*Your instructions*:
With the line containing "cyan 1x2 brick [57,285,108,309]" as the final line, restate exactly every line of the data below from the first one onward, and copy no pictures.
START Data extract
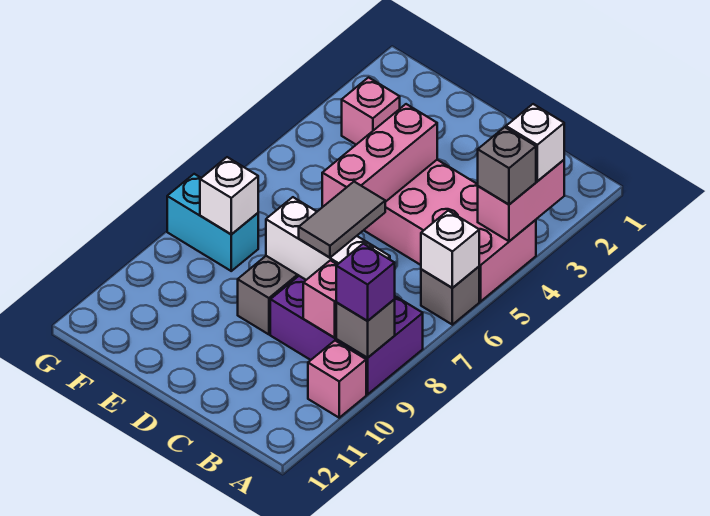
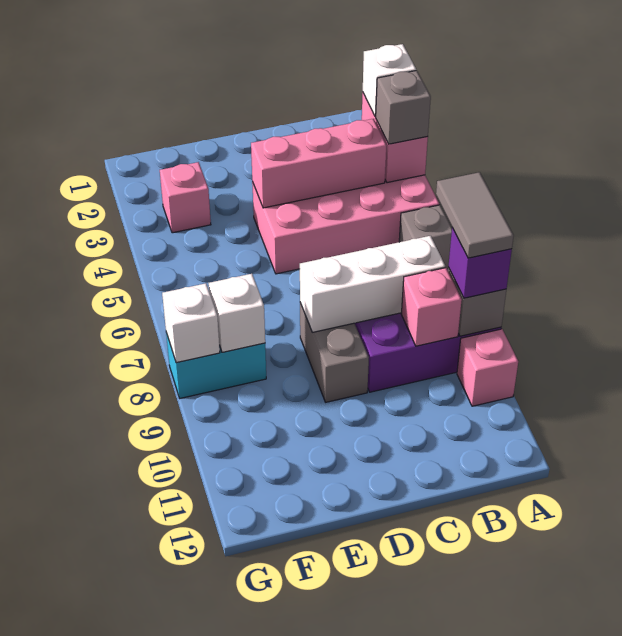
white 1x1 brick [421,211,479,288] -> white 1x1 brick moved to [162,283,220,363]
grey 1x2 tile [299,182,385,258] -> grey 1x2 tile moved to [436,172,514,258]
pink 1x3 brick [322,104,437,207] -> pink 1x3 brick turned to [251,119,387,208]

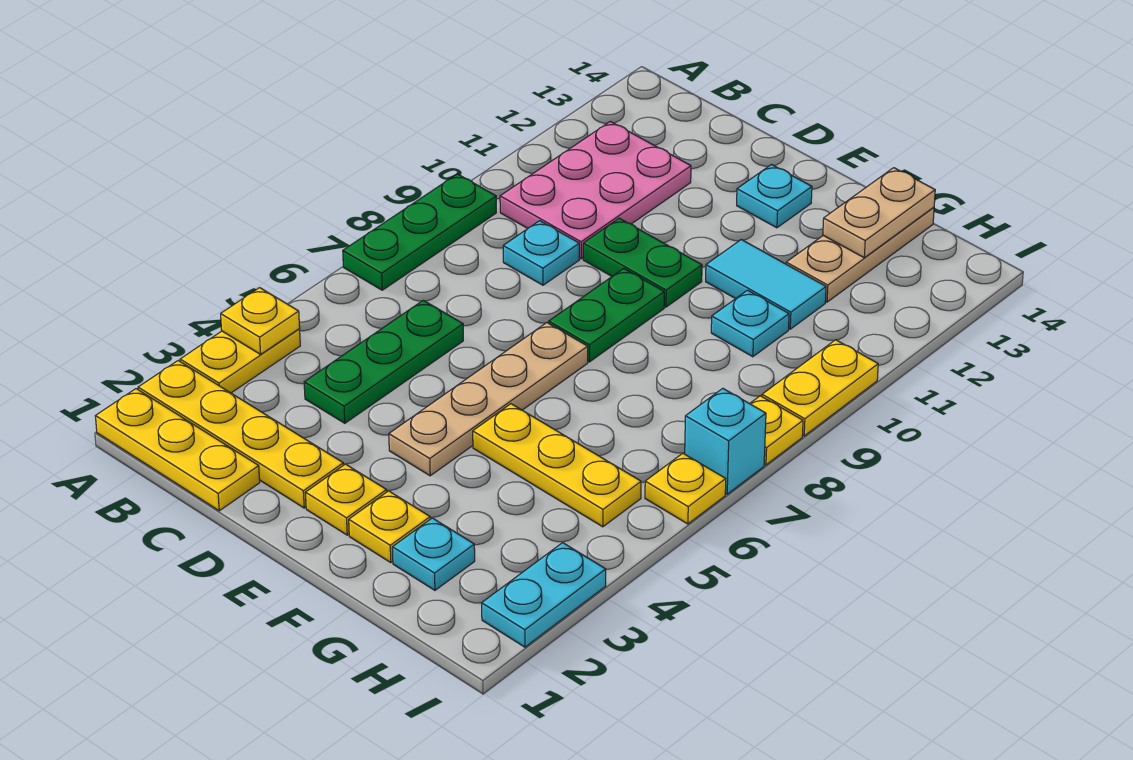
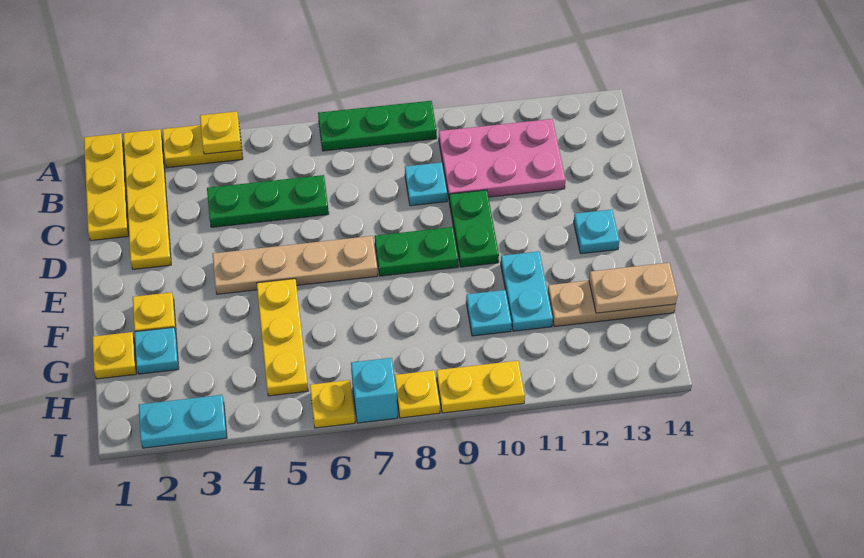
yellow 1x1 plate [306,464,387,535] -> yellow 1x1 plate moved to [92,332,137,379]
cyan 1x2 tile [706,240,826,329] -> cyan 1x2 plate [501,251,553,331]

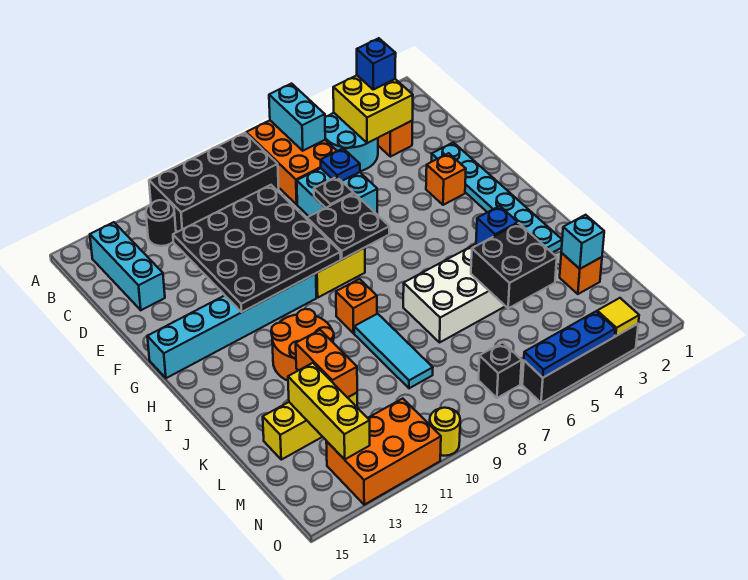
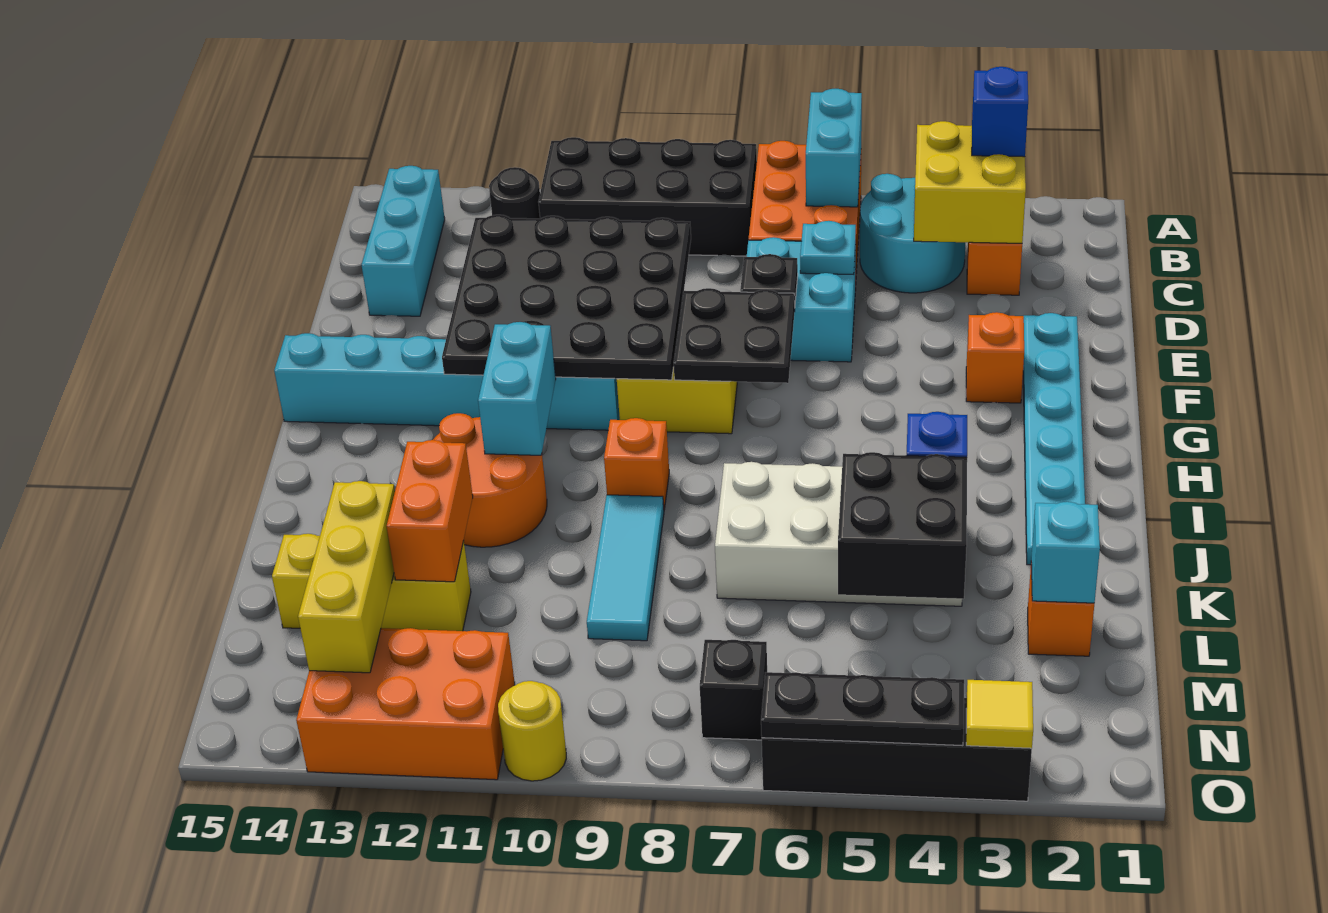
blue 1x1 plate [321,148,360,181] -> cyan 1x1 plate [800,221,856,275]
none -> cyan 1x2 brick [478,322,556,455]
blue 1x3 plate [524,311,615,378] -> black 1x3 plate [761,672,964,746]

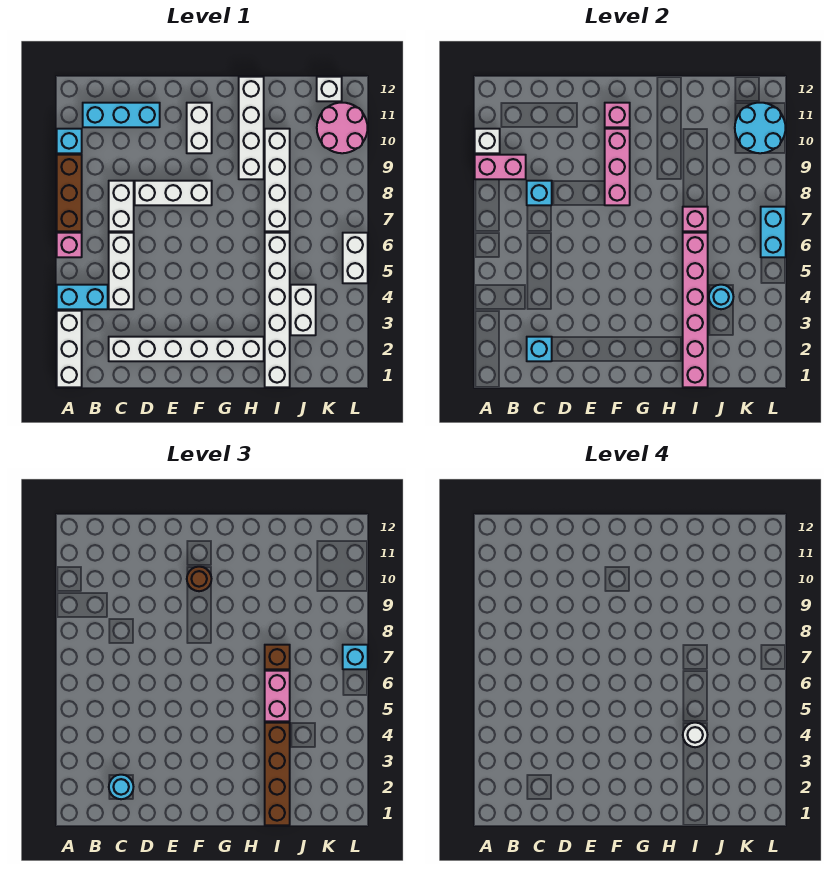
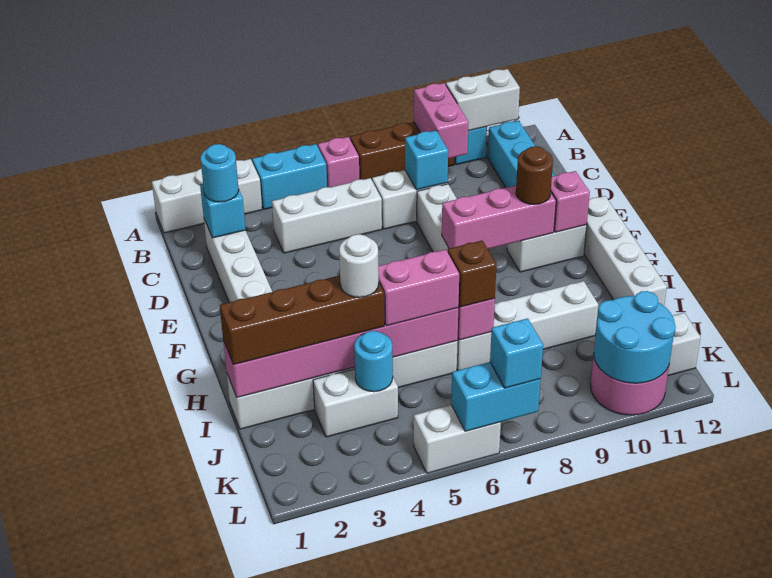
cyan 1x2 brick [57,285,108,309] -> cyan 1x2 brick turned to [252,144,327,209]
white 1x1 brick [475,129,500,153] -> white 1x2 brick [446,69,520,131]
white 1x4 brick [239,77,264,179] -> white 1x4 brick turned to [584,196,667,306]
END Data extract
*Result of the task*:
white 1x1 brick [421,211,479,288] -> white 1x1 brick moved to [162,283,220,363]
grey 1x2 tile [299,182,385,258] -> grey 1x2 tile moved to [436,172,514,258]
pink 1x3 brick [322,104,437,207] -> pink 1x3 brick turned to [251,119,387,208]

yellow 1x1 plate [306,464,387,535] -> yellow 1x1 plate moved to [92,332,137,379]
cyan 1x2 tile [706,240,826,329] -> cyan 1x2 plate [501,251,553,331]

blue 1x1 plate [321,148,360,181] -> cyan 1x1 plate [800,221,856,275]
none -> cyan 1x2 brick [478,322,556,455]
blue 1x3 plate [524,311,615,378] -> black 1x3 plate [761,672,964,746]

cyan 1x2 brick [57,285,108,309] -> cyan 1x2 brick turned to [252,144,327,209]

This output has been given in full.